Requirements: Gather every line of the material below that contains the string "kern".

Extracted data entries
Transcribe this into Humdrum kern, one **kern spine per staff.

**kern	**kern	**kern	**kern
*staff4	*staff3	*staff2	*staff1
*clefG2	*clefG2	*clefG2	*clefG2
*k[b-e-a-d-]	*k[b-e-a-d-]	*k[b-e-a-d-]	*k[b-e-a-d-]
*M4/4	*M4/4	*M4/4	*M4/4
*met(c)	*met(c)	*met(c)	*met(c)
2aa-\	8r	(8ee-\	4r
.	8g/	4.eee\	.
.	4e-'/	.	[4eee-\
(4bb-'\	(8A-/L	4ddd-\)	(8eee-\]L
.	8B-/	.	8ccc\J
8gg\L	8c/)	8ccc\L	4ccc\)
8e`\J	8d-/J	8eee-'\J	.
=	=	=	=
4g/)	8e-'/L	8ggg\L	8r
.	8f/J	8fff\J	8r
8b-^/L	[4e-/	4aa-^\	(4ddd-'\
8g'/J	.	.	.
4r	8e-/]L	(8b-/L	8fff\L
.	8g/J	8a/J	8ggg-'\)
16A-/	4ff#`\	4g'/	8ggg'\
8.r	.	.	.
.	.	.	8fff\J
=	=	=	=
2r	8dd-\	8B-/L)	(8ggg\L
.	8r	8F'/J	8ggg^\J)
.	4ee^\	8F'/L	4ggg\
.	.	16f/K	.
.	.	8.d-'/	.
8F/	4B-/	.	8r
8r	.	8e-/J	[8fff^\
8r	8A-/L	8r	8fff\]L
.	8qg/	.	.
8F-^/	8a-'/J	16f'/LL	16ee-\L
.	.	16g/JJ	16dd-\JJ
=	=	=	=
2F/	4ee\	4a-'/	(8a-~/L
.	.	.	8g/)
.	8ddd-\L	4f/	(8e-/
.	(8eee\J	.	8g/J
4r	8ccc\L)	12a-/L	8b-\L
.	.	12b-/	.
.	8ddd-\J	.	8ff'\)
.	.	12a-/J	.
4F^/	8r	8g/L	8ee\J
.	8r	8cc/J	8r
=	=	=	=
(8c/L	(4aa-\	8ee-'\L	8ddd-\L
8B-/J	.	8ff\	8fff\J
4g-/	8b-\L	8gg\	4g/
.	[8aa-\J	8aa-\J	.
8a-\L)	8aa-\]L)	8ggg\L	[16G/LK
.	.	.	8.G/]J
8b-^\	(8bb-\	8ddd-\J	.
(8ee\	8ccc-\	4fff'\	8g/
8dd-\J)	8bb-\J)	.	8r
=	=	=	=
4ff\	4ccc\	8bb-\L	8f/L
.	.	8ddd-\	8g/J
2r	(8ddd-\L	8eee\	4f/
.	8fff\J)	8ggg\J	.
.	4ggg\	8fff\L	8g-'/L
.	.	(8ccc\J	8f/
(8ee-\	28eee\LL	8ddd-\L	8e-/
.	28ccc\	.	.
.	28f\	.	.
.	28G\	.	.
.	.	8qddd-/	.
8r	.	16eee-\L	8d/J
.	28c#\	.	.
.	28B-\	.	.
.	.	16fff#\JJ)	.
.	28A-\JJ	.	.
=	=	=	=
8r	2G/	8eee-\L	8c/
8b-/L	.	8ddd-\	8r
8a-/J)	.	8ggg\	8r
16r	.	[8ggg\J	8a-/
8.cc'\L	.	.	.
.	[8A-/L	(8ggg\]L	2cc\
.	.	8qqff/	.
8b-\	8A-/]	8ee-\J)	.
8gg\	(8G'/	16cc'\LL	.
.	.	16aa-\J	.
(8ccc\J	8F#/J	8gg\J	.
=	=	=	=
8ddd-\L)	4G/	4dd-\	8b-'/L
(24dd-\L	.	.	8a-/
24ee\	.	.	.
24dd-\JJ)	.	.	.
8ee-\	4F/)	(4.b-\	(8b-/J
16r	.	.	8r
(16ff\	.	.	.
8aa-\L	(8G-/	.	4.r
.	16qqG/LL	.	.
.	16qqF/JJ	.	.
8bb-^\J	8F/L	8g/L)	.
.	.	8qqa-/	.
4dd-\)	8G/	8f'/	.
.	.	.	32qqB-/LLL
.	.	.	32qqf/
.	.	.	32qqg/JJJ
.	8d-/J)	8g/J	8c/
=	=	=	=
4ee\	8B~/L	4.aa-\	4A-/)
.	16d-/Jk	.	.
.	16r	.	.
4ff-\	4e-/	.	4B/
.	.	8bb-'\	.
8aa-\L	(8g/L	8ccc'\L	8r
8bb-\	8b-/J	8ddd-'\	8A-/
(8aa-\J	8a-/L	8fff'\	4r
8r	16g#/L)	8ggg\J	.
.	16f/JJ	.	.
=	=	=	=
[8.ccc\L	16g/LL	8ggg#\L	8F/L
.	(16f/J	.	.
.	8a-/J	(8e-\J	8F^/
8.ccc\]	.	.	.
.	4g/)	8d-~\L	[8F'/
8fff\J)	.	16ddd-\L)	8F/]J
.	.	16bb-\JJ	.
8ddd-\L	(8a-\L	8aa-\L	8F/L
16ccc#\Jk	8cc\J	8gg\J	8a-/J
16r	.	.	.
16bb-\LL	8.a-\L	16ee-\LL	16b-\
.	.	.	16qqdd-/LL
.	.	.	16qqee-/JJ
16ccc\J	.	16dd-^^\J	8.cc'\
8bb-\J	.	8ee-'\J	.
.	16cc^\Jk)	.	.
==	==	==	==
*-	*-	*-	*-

Solution:
Transcribe this into Humdrum kern, one **kern spine per staff.
**kern	**kern	**kern	**kern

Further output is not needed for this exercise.